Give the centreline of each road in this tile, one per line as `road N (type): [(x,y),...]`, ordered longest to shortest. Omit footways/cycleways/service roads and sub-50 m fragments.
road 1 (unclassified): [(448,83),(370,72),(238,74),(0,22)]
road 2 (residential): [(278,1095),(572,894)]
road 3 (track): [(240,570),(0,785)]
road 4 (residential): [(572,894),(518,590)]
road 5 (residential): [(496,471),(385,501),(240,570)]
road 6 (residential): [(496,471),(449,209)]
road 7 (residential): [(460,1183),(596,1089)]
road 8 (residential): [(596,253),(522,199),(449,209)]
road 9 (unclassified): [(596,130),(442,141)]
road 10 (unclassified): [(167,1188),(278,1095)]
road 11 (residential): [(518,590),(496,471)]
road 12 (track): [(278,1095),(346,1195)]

________

→ **Your instructions**
Repeat back all of the material, character for character.

→ **Solution to the exercise**
Give the centreline of each road in this tile, one per line as `road N (type): [(x,y),...]`, ordered longest to shortest. Omit footways/cycleways/service roads and sub-50 m fragments.
road 1 (unclassified): [(448,83),(370,72),(238,74),(0,22)]
road 2 (residential): [(278,1095),(572,894)]
road 3 (track): [(240,570),(0,785)]
road 4 (residential): [(572,894),(518,590)]
road 5 (residential): [(496,471),(385,501),(240,570)]
road 6 (residential): [(496,471),(449,209)]
road 7 (residential): [(460,1183),(596,1089)]
road 8 (residential): [(596,253),(522,199),(449,209)]
road 9 (unclassified): [(596,130),(442,141)]
road 10 (unclassified): [(167,1188),(278,1095)]
road 11 (residential): [(518,590),(496,471)]
road 12 (track): [(278,1095),(346,1195)]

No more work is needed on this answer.